▶ Work instructions: Word for word, copy the listing below and leave out its images.
======
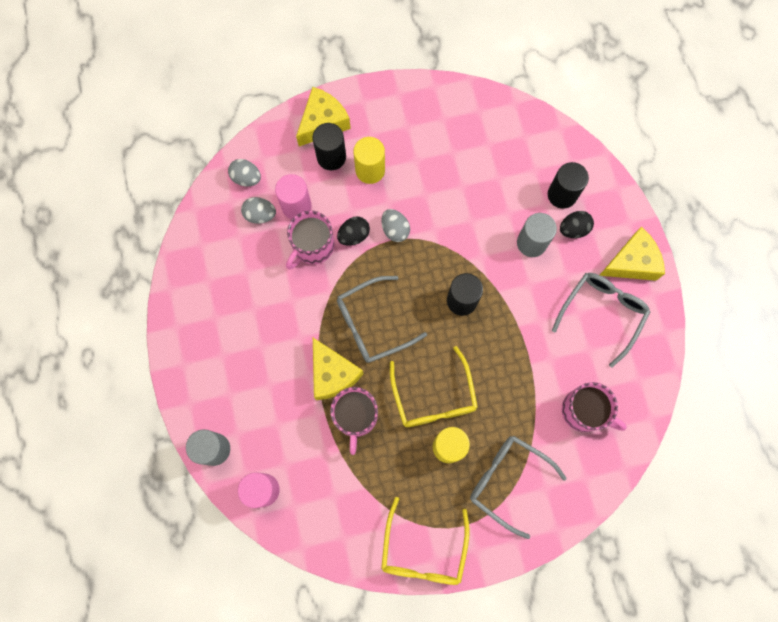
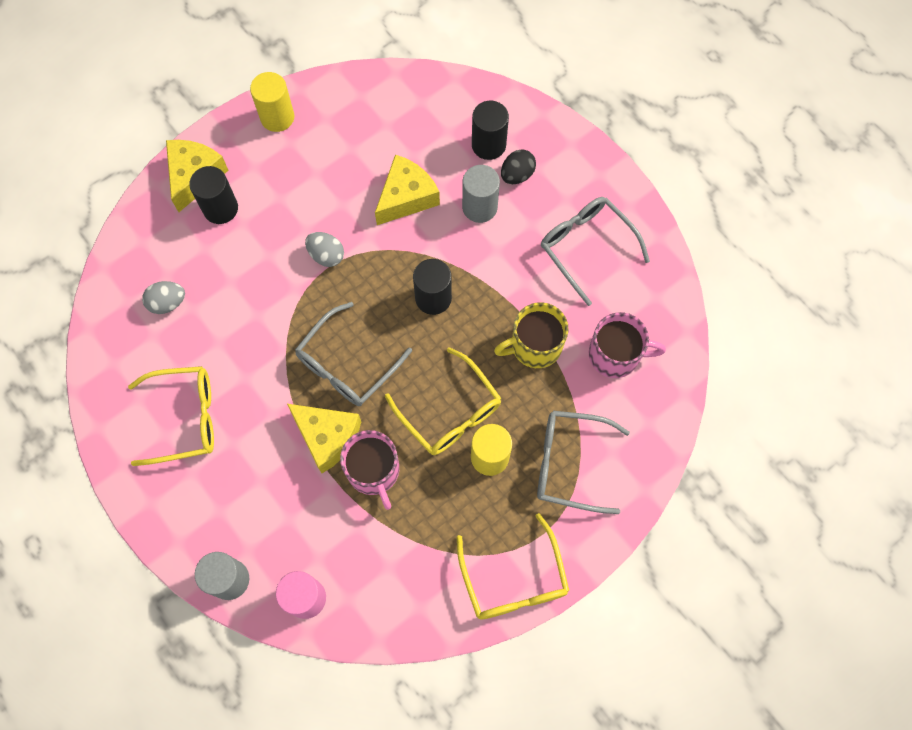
camera: 25 degrees left, 5 degrees down
(234, 310) = (184, 418): none -> yellow glasses
(246, 178) = (134, 270): grey egg -> none
(296, 206) = (205, 276): pink cylinder -> none
(312, 246) = (242, 311): pink mug -> none
(354, 235) = (283, 280): black egg -> none
(370, 170) = (270, 205): yellow cylinder -> yellow cylinder (277, 117)
(524, 374) = (535, 345): none -> yellow mug
(602, 314) = (587, 247): grey glasses -> grey glasses turned 45 degrees counterclockwise
(632, 262) = (593, 183): yellow cheese -> yellow cheese (406, 197)

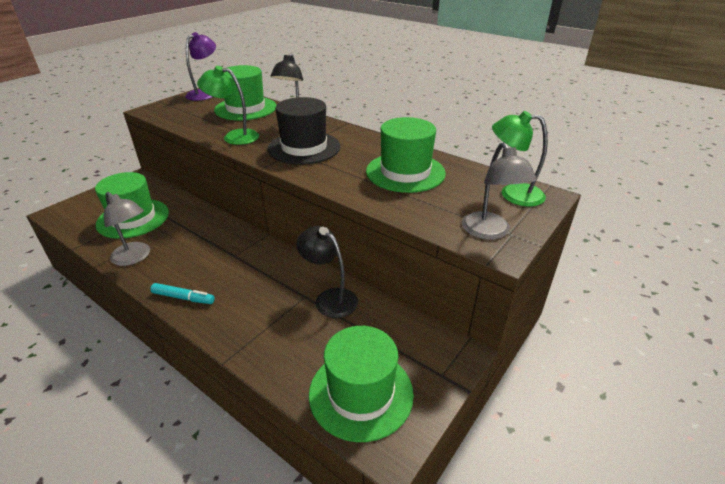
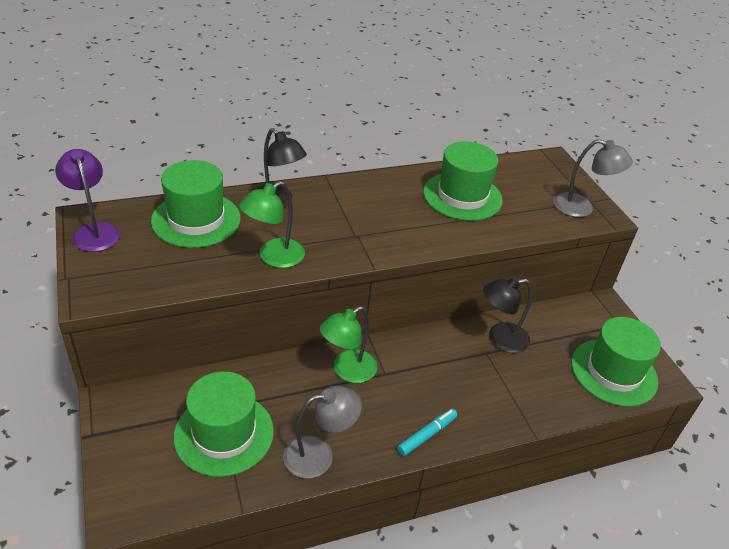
camera: 60 degrees left, 5 degrees up
(304, 148) = (355, 225): black hat -> none
(512, 194) = (540, 170): green lamp -> green lamp (347, 371)

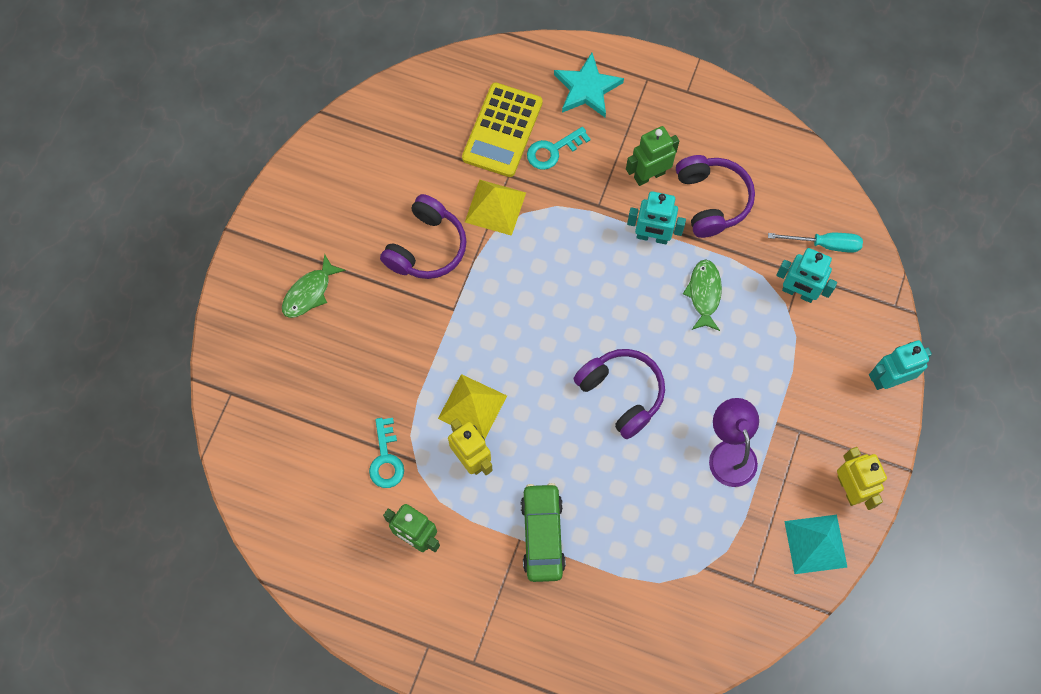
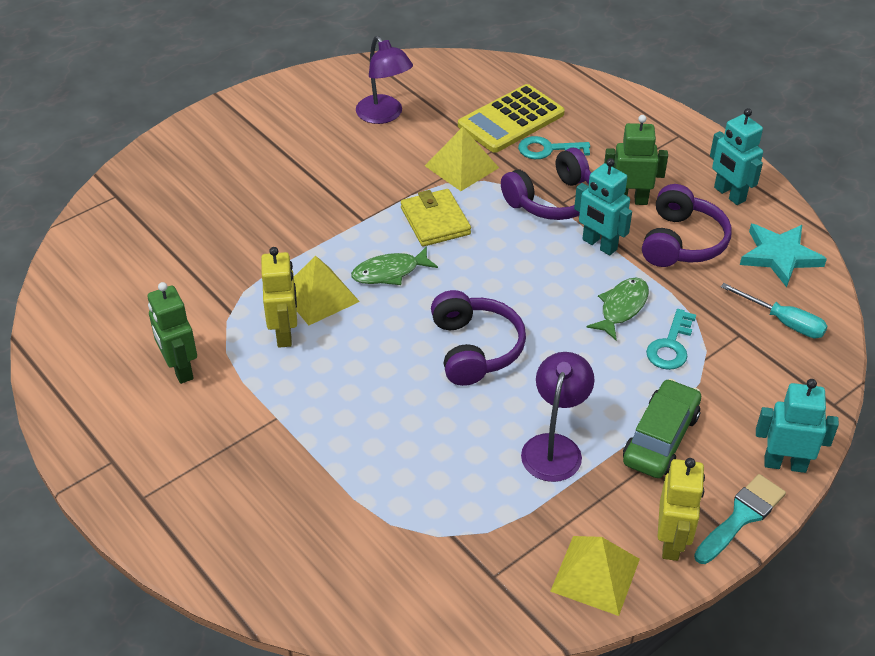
camera: 30 degrees right, 25 degrees down
(309, 292) = (245, 158): green fish -> green fish (389, 272)
(386, 459) = (205, 299): turquoise key -> turquoise key (671, 346)
(393, 180) = (384, 115): none -> purple lamp
(426, 247) = (375, 169): purple headphones -> purple headphones (552, 200)
(512, 279) = (435, 221): none -> yellow wallet
(542, 535) = (302, 425): green car -> green car (660, 438)
(587, 88) = (614, 121): turquoise star -> turquoise star (779, 256)
(798, 292) = (726, 348): turquoise robot -> turquoise robot (729, 194)
(815, 544) = (595, 575): turquoise pyramid -> yellow pyramid
(882, 441) = (741, 516): none -> turquoise brush

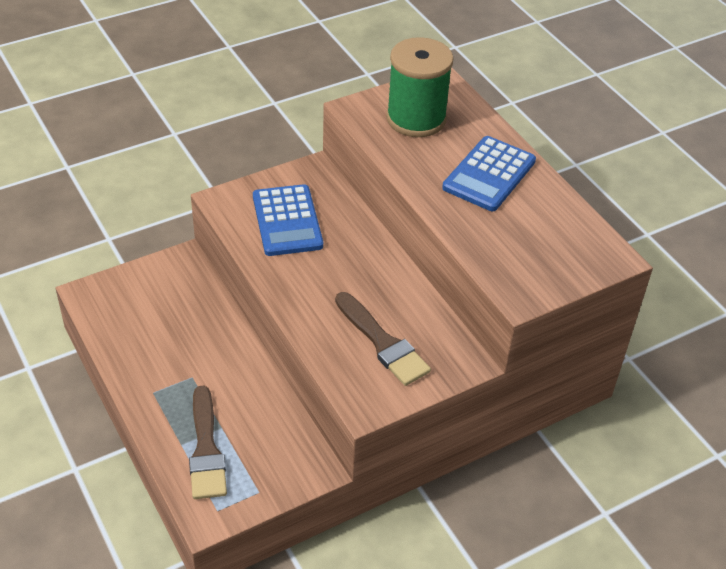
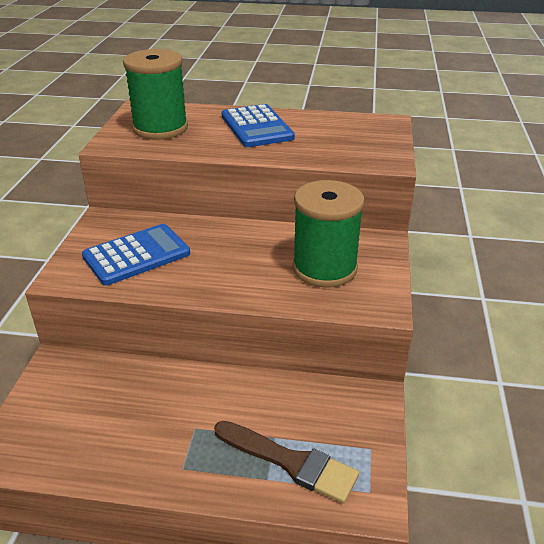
camera: 50 degrees left, 10 degrees down
(287, 221) = (136, 255): blue calculator -> blue calculator turned 60 degrees counterclockwise
(383, 343) = (324, 268): brown brush -> green spool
======
▶ Exercise output:
camera: 25 degrees left, 5 degrees down
(234, 310) = (184, 418): none -> yellow glasses
(246, 178) = (134, 270): grey egg -> none
(296, 206) = (205, 276): pink cylinder -> none
(312, 246) = (242, 311): pink mug -> none
(354, 235) = (283, 280): black egg -> none
(370, 170) = (270, 205): yellow cylinder -> yellow cylinder (277, 117)
(524, 374) = (535, 345): none -> yellow mug
(602, 314) = (587, 247): grey glasses -> grey glasses turned 45 degrees counterclockwise
(632, 262) = (593, 183): yellow cheese -> yellow cheese (406, 197)

camera: 60 degrees left, 5 degrees up
(304, 148) = (355, 225): black hat -> none
(512, 194) = (540, 170): green lamp -> green lamp (347, 371)

camera: 30 degrees right, 25 degrees down
(309, 292) = (245, 158): green fish -> green fish (389, 272)
(386, 459) = (205, 299): turquoise key -> turquoise key (671, 346)
(393, 180) = (384, 115): none -> purple lamp
(426, 247) = (375, 169): purple headphones -> purple headphones (552, 200)
(512, 279) = (435, 221): none -> yellow wallet
(542, 535) = (302, 425): green car -> green car (660, 438)
(587, 88) = (614, 121): turquoise star -> turquoise star (779, 256)
(798, 292) = (726, 348): turquoise robot -> turquoise robot (729, 194)
(815, 544) = (595, 575): turquoise pyramid -> yellow pyramid
(882, 441) = (741, 516): none -> turquoise brush

camera: 50 degrees left, 10 degrees down
(287, 221) = (136, 255): blue calculator -> blue calculator turned 60 degrees counterclockwise
(383, 343) = (324, 268): brown brush -> green spool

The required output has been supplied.